#### Exercise goal
Using the listing beneath this task, count the lines with the word "plate" and write only the result.

▼

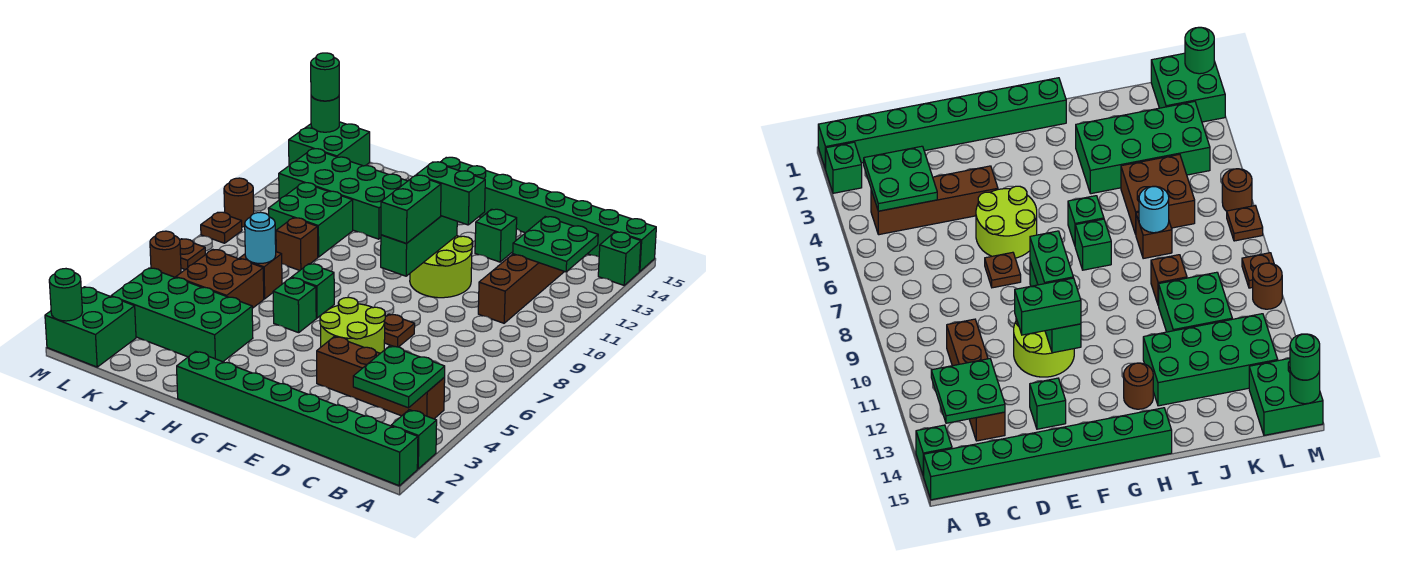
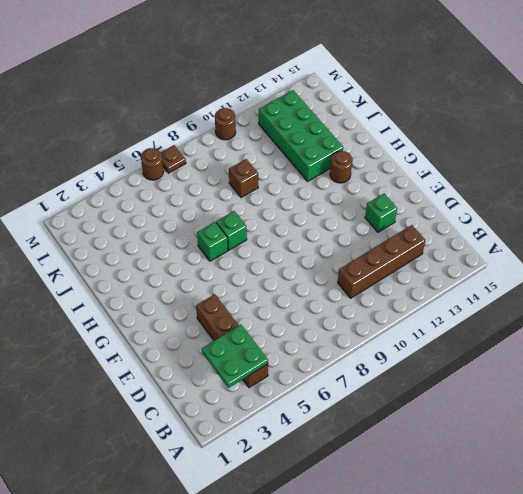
none -> green brick A1:H1 level 1
none -> green brick A2 level 1
none -> green brick A14 level 1
none -> green brick A15:H15 level 1

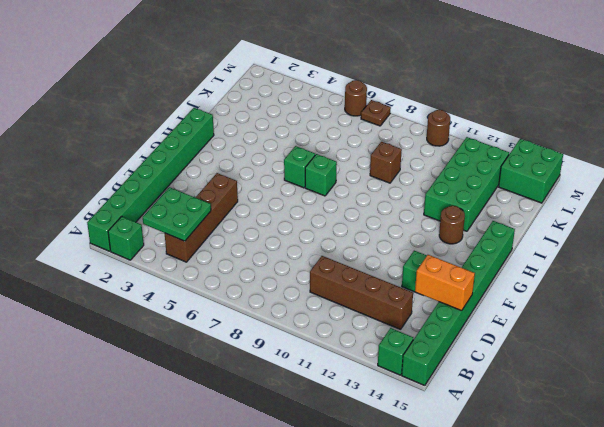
orange brick D14:D15 level 2 -> none
none -> lime round brick E5:F6 level 1
none -> brown plate E7 level 1
none -> lime round brick E10:F11 level 1
none -> green brick I3:L4 level 1

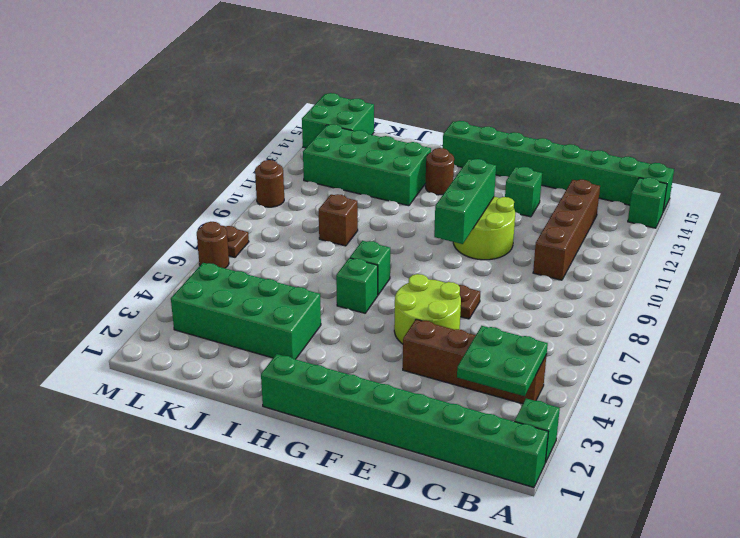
none -> brown brick J5:K6 level 1
none -> brown brick J7 level 1
none -> green brick J10:K11 level 1
none -> green brick L1:M2 level 1

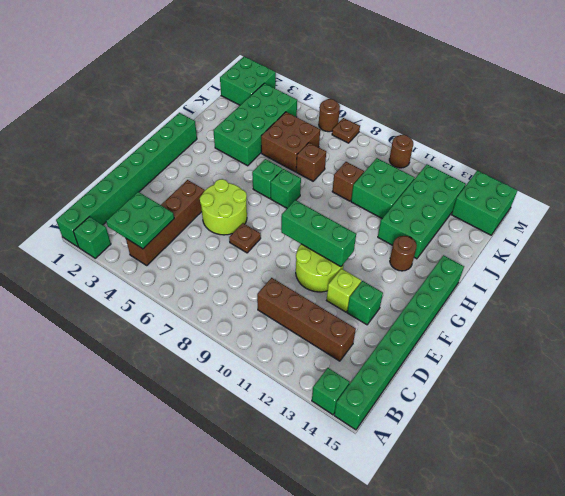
lime brick E12 level 1 -> none
none -> brown plate M9 level 1
none -> green plate B12:C13 level 2
none -> cyan round brick J7 level 2
none -> green round brick M1 level 2

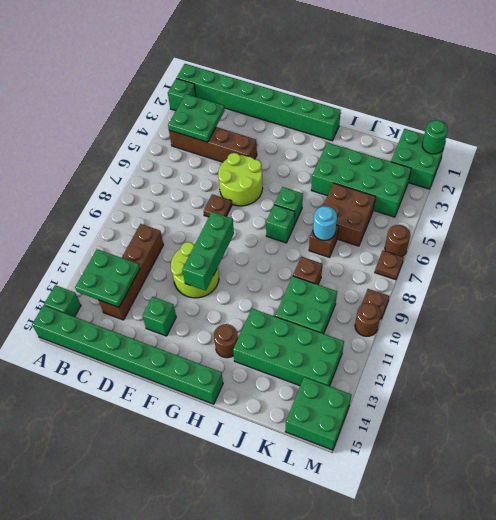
none -> green round brick M15 level 2
none -> green brick E11:F11 level 3
none -> green brick F9:F10 level 3
none -> green round brick M15 level 3

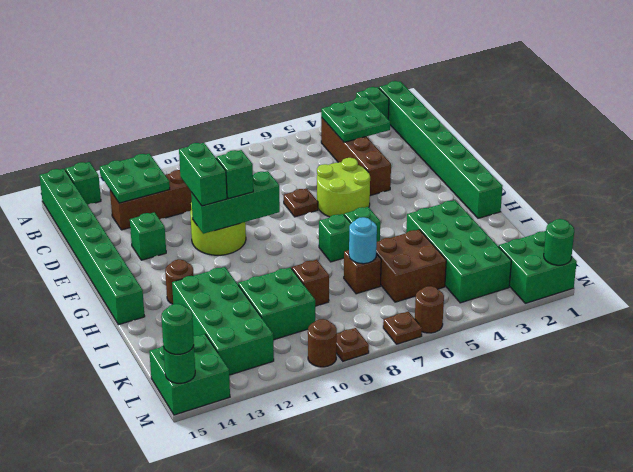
green brick F10 level 3 -> green brick F9:F10 level 3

▲

#### Output of the task
3